- **Exercise instructions**
When a line of the records contains "JACK", copy it.

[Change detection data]
══════════

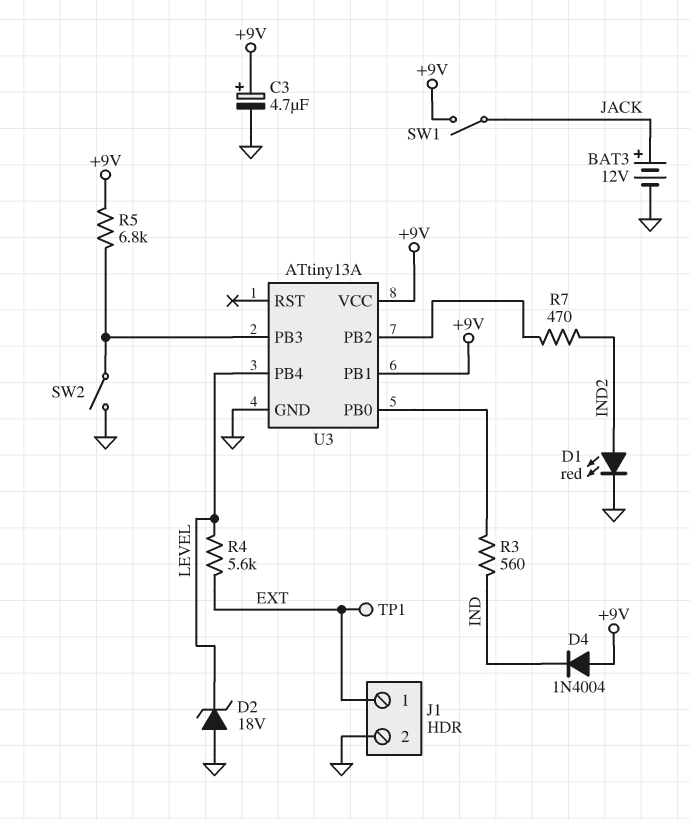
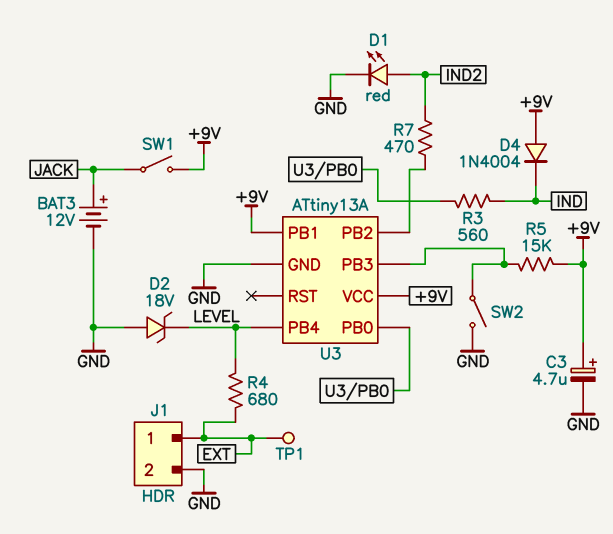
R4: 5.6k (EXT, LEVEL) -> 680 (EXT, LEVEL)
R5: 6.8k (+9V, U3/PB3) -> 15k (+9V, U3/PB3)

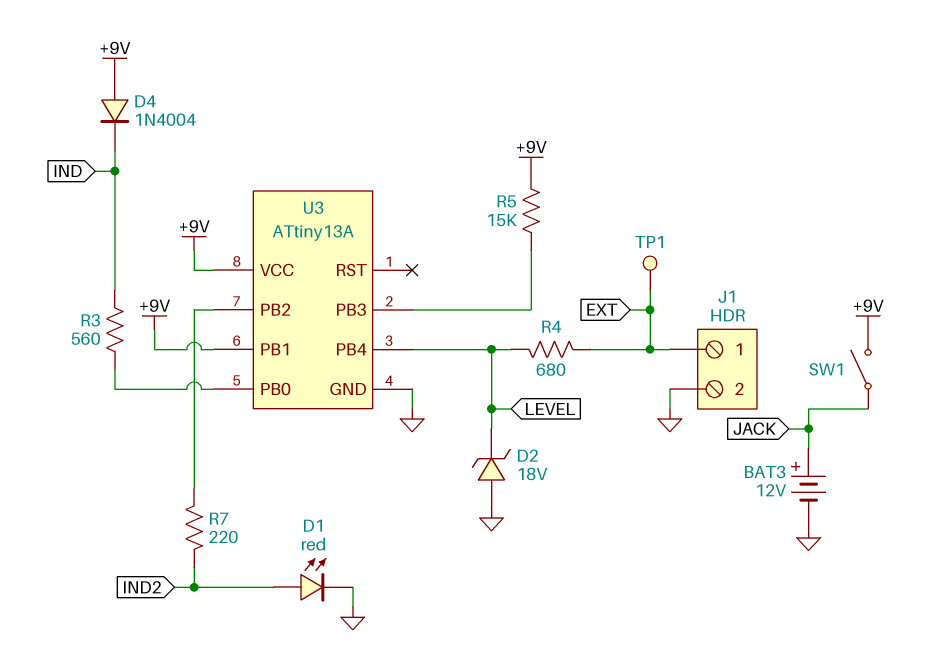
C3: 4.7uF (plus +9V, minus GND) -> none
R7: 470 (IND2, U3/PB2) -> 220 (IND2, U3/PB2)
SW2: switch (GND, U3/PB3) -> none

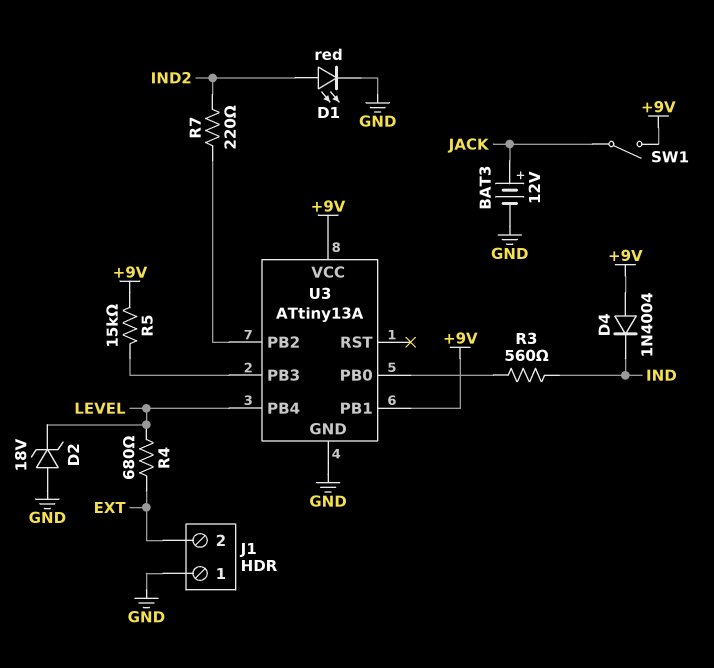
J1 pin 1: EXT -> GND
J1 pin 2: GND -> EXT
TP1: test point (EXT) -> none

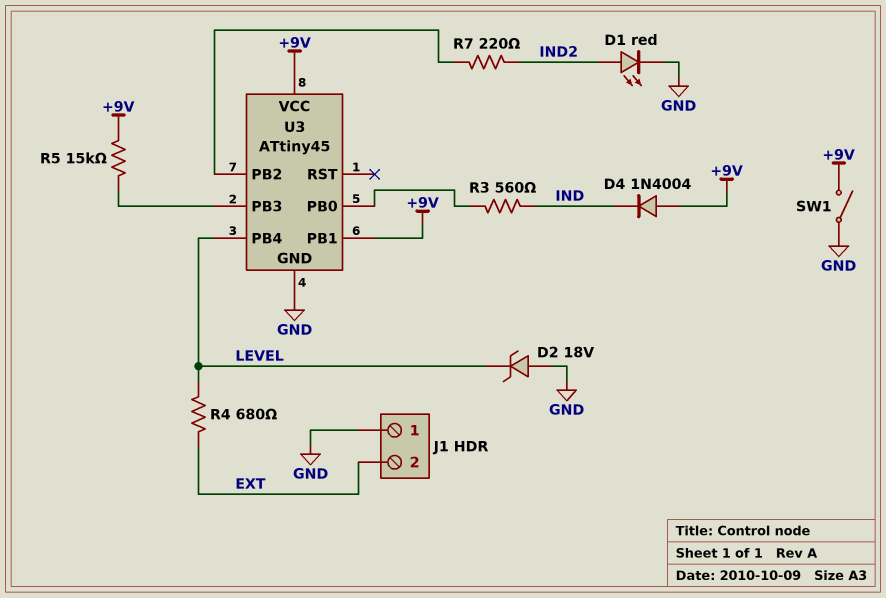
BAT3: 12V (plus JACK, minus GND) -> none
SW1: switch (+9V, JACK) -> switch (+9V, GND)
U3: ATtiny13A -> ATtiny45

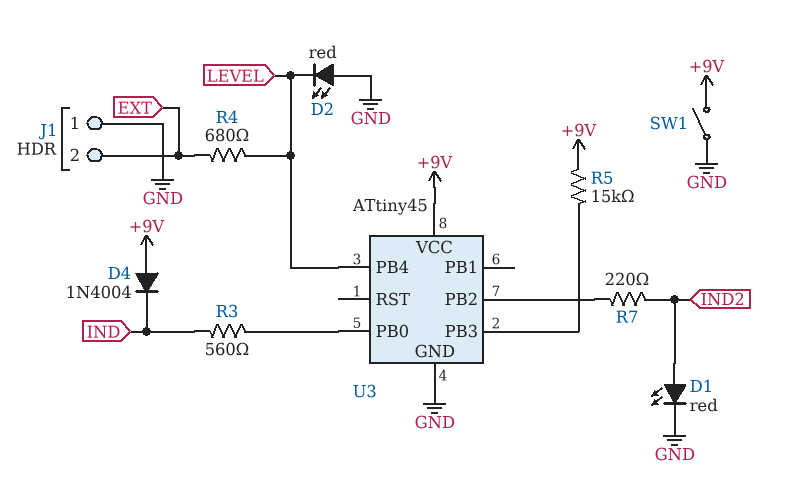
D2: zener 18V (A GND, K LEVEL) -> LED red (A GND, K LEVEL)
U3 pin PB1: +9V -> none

══════════

- **Expected output**
BAT3: 12V (plus JACK, minus GND) -> none
SW1: switch (+9V, JACK) -> switch (+9V, GND)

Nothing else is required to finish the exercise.